## Brief:
Which of the lines below hold "snow"? Please return each one.

## Stored entries:
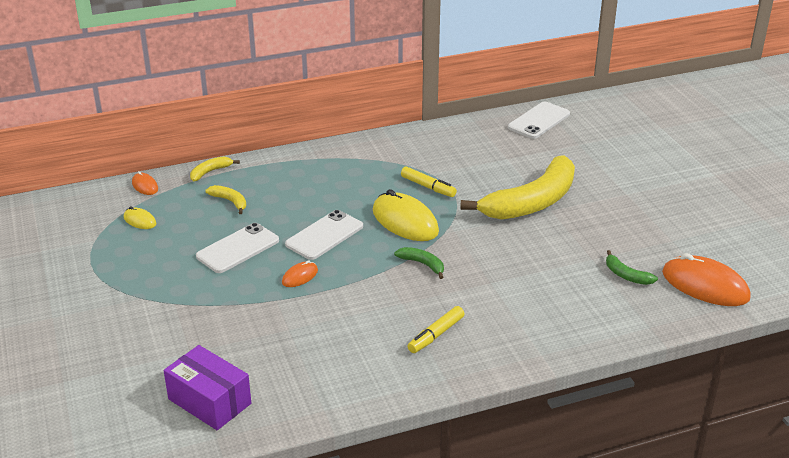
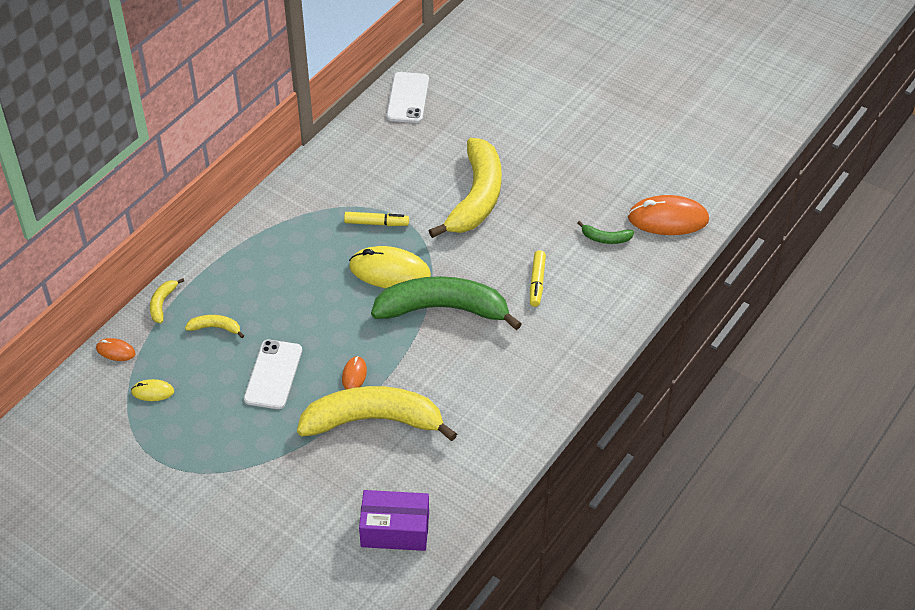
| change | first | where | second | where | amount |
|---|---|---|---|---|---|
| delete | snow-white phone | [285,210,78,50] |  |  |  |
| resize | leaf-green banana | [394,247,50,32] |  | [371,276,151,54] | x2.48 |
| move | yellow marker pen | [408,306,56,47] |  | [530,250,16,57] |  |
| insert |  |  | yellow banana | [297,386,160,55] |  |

==

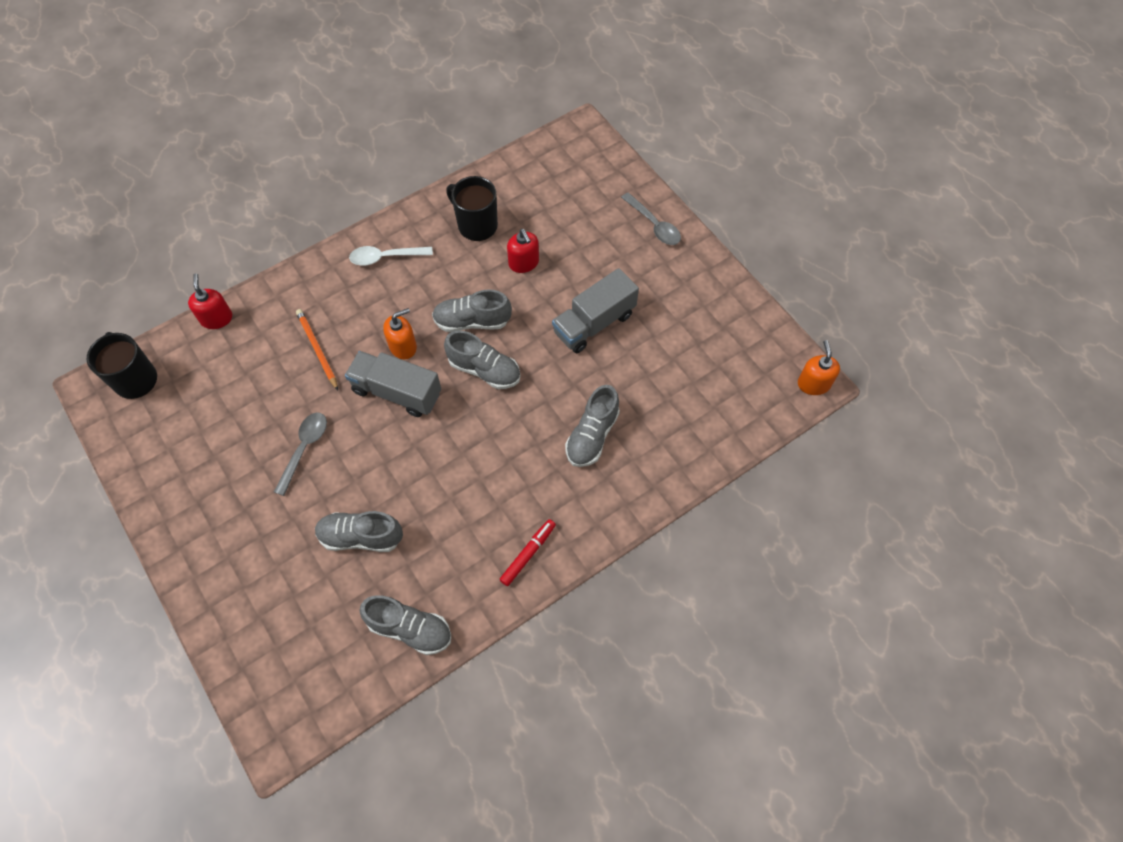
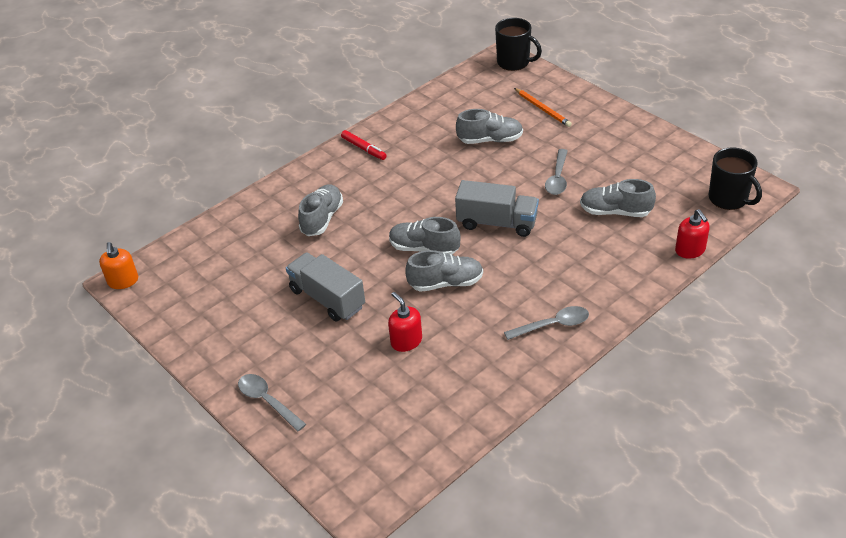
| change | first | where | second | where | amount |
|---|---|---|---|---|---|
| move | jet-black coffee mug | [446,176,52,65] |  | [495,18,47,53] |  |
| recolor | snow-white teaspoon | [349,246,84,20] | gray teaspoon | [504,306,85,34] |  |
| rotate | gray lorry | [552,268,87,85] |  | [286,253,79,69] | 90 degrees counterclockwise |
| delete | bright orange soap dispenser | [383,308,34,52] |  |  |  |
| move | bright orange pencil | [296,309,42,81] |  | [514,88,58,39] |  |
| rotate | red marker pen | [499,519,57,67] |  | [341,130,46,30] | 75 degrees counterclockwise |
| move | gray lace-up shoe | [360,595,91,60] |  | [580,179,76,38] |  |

## Result of the task:
| delete | snow-white phone | [285,210,78,50] |  |  |  |
| recolor | snow-white teaspoon | [349,246,84,20] | gray teaspoon | [504,306,85,34] |  |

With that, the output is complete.